● Data section
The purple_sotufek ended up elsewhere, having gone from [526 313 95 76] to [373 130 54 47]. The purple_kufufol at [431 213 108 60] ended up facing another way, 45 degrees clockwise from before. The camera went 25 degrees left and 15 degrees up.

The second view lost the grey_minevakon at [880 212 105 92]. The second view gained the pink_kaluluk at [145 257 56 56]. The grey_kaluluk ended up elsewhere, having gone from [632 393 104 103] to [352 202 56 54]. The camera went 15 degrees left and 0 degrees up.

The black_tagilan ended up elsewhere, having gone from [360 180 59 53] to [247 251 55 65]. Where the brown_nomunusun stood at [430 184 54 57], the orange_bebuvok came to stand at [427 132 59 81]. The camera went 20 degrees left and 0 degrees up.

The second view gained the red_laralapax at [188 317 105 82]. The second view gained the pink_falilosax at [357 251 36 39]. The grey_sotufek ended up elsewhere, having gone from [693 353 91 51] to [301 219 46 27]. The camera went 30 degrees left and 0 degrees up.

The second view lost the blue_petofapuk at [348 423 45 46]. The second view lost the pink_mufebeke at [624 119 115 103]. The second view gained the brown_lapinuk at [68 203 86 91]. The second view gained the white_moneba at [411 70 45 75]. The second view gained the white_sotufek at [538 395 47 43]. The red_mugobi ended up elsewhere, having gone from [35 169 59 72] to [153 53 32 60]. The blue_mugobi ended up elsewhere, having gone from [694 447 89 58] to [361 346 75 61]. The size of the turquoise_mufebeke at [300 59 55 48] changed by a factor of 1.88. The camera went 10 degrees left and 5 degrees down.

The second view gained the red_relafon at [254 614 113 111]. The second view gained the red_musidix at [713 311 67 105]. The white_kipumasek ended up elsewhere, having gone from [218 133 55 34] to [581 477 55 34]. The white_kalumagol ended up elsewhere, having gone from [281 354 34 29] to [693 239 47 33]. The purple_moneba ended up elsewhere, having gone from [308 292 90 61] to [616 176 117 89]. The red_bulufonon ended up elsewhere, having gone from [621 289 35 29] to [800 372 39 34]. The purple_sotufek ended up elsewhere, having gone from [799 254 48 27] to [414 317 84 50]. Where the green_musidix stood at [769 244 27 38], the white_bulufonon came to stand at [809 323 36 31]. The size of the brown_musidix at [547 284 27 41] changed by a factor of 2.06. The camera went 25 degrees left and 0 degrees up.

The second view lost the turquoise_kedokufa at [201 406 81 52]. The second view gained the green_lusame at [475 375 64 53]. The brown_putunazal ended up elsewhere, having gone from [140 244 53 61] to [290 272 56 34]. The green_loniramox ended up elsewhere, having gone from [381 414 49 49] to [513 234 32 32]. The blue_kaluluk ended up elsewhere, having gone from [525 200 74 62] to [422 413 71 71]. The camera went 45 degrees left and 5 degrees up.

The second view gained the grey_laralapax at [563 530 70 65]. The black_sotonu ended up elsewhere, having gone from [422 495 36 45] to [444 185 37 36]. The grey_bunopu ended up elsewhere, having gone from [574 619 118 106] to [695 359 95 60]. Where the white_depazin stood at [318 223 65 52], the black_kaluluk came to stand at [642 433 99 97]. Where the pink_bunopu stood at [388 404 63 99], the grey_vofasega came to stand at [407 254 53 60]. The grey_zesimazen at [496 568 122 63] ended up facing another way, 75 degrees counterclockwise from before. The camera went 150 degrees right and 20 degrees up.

● Exercise
Word for word, the whole listing should be given again.

● Solution to this problem
The purple_sotufek ended up elsewhere, having gone from [526 313 95 76] to [373 130 54 47]. The purple_kufufol at [431 213 108 60] ended up facing another way, 45 degrees clockwise from before. The camera went 25 degrees left and 15 degrees up.

The second view lost the grey_minevakon at [880 212 105 92]. The second view gained the pink_kaluluk at [145 257 56 56]. The grey_kaluluk ended up elsewhere, having gone from [632 393 104 103] to [352 202 56 54]. The camera went 15 degrees left and 0 degrees up.

The black_tagilan ended up elsewhere, having gone from [360 180 59 53] to [247 251 55 65]. Where the brown_nomunusun stood at [430 184 54 57], the orange_bebuvok came to stand at [427 132 59 81]. The camera went 20 degrees left and 0 degrees up.

The second view gained the red_laralapax at [188 317 105 82]. The second view gained the pink_falilosax at [357 251 36 39]. The grey_sotufek ended up elsewhere, having gone from [693 353 91 51] to [301 219 46 27]. The camera went 30 degrees left and 0 degrees up.

The second view lost the blue_petofapuk at [348 423 45 46]. The second view lost the pink_mufebeke at [624 119 115 103]. The second view gained the brown_lapinuk at [68 203 86 91]. The second view gained the white_moneba at [411 70 45 75]. The second view gained the white_sotufek at [538 395 47 43]. The red_mugobi ended up elsewhere, having gone from [35 169 59 72] to [153 53 32 60]. The blue_mugobi ended up elsewhere, having gone from [694 447 89 58] to [361 346 75 61]. The size of the turquoise_mufebeke at [300 59 55 48] changed by a factor of 1.88. The camera went 10 degrees left and 5 degrees down.

The second view gained the red_relafon at [254 614 113 111]. The second view gained the red_musidix at [713 311 67 105]. The white_kipumasek ended up elsewhere, having gone from [218 133 55 34] to [581 477 55 34]. The white_kalumagol ended up elsewhere, having gone from [281 354 34 29] to [693 239 47 33]. The purple_moneba ended up elsewhere, having gone from [308 292 90 61] to [616 176 117 89]. The red_bulufonon ended up elsewhere, having gone from [621 289 35 29] to [800 372 39 34]. The purple_sotufek ended up elsewhere, having gone from [799 254 48 27] to [414 317 84 50]. Where the green_musidix stood at [769 244 27 38], the white_bulufonon came to stand at [809 323 36 31]. The size of the brown_musidix at [547 284 27 41] changed by a factor of 2.06. The camera went 25 degrees left and 0 degrees up.

The second view lost the turquoise_kedokufa at [201 406 81 52]. The second view gained the green_lusame at [475 375 64 53]. The brown_putunazal ended up elsewhere, having gone from [140 244 53 61] to [290 272 56 34]. The green_loniramox ended up elsewhere, having gone from [381 414 49 49] to [513 234 32 32]. The blue_kaluluk ended up elsewhere, having gone from [525 200 74 62] to [422 413 71 71]. The camera went 45 degrees left and 5 degrees up.

The second view gained the grey_laralapax at [563 530 70 65]. The black_sotonu ended up elsewhere, having gone from [422 495 36 45] to [444 185 37 36]. The grey_bunopu ended up elsewhere, having gone from [574 619 118 106] to [695 359 95 60]. Where the white_depazin stood at [318 223 65 52], the black_kaluluk came to stand at [642 433 99 97]. Where the pink_bunopu stood at [388 404 63 99], the grey_vofasega came to stand at [407 254 53 60]. The grey_zesimazen at [496 568 122 63] ended up facing another way, 75 degrees counterclockwise from before. The camera went 150 degrees right and 20 degrees up.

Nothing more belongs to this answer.